---- Extracted material

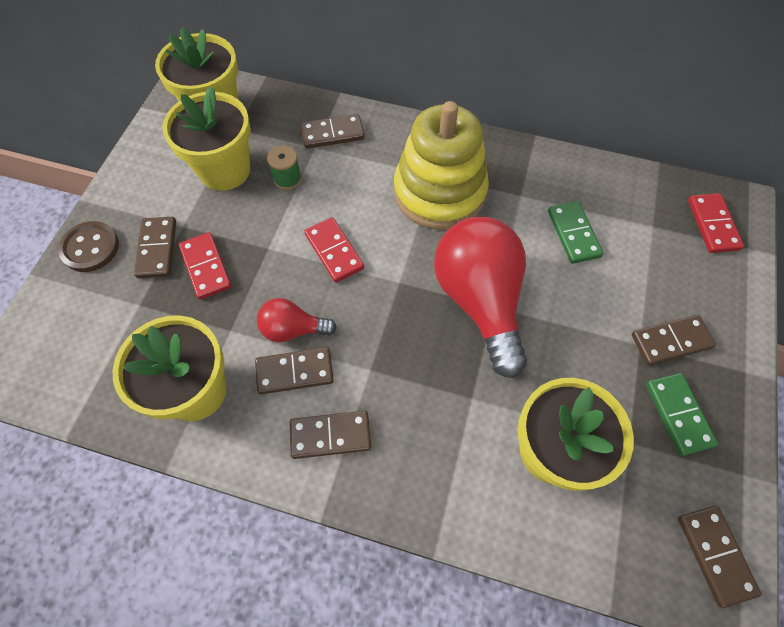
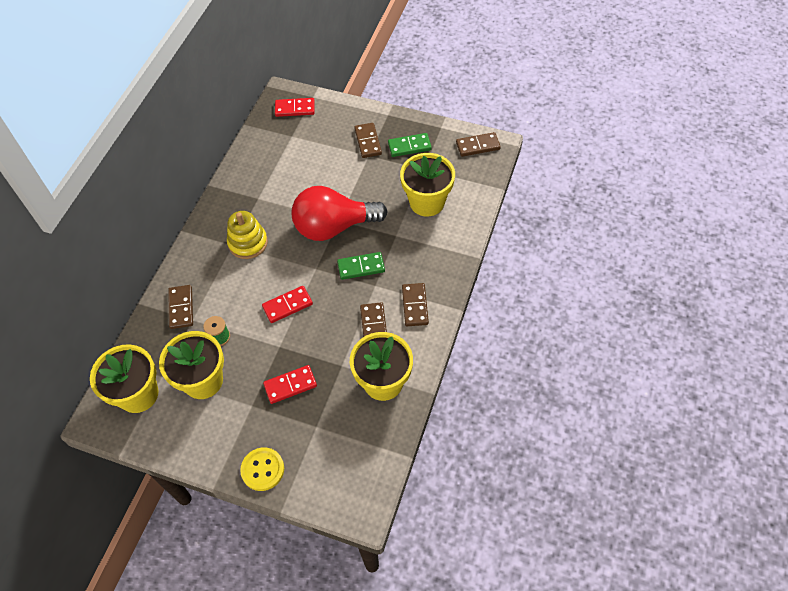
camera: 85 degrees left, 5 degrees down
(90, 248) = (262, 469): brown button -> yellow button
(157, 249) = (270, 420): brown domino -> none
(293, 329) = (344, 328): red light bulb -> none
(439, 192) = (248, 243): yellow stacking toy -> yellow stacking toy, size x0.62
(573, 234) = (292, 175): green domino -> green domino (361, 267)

--------
---- Extracted material

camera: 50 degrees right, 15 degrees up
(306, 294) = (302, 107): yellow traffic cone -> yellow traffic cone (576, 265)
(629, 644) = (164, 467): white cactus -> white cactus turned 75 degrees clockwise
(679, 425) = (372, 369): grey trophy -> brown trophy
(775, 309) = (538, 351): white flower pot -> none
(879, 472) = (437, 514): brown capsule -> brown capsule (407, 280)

--------
---- Extracted material

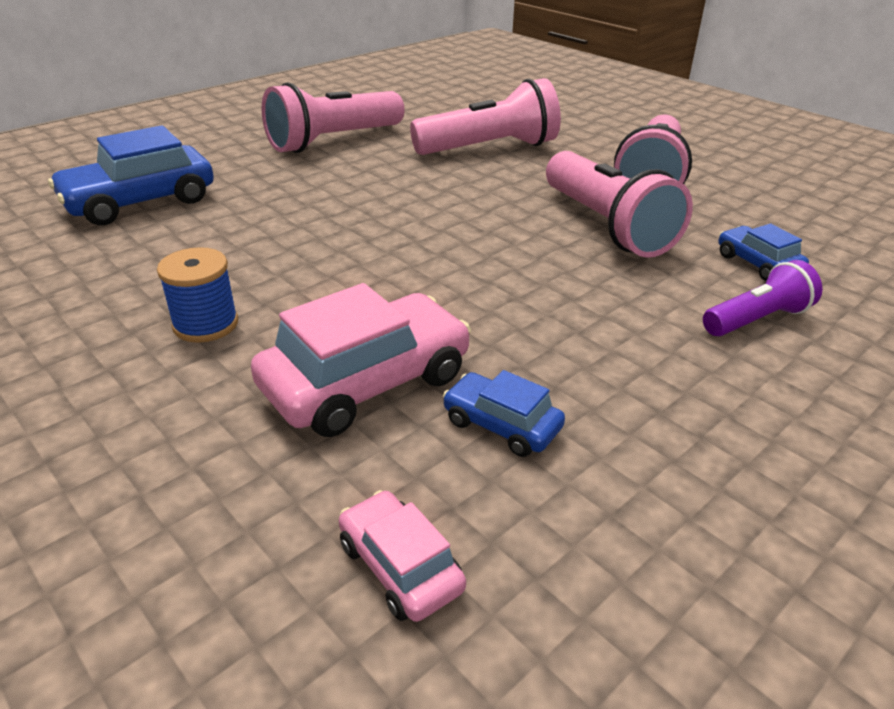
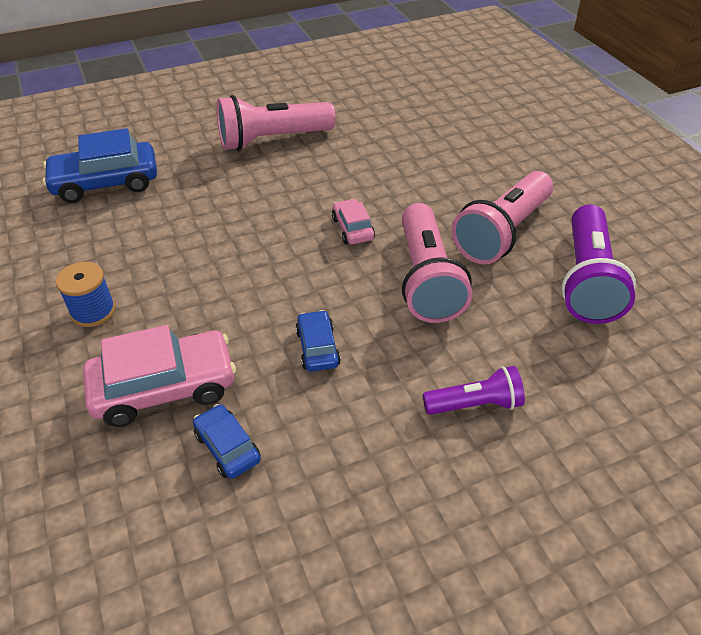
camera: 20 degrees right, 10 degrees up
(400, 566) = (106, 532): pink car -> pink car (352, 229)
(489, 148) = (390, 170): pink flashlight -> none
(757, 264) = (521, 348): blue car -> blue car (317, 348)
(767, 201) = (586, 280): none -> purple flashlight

--------

What are the lines above, starting at the one with "(157, 249) = (270, 420): brown domino -> none" and ending at the one with "(573, 234) = (292, 175): green"? Give them again exactly, and only them.

Exercise output —
(157, 249) = (270, 420): brown domino -> none
(293, 329) = (344, 328): red light bulb -> none
(439, 192) = (248, 243): yellow stacking toy -> yellow stacking toy, size x0.62
(573, 234) = (292, 175): green domino -> green domino (361, 267)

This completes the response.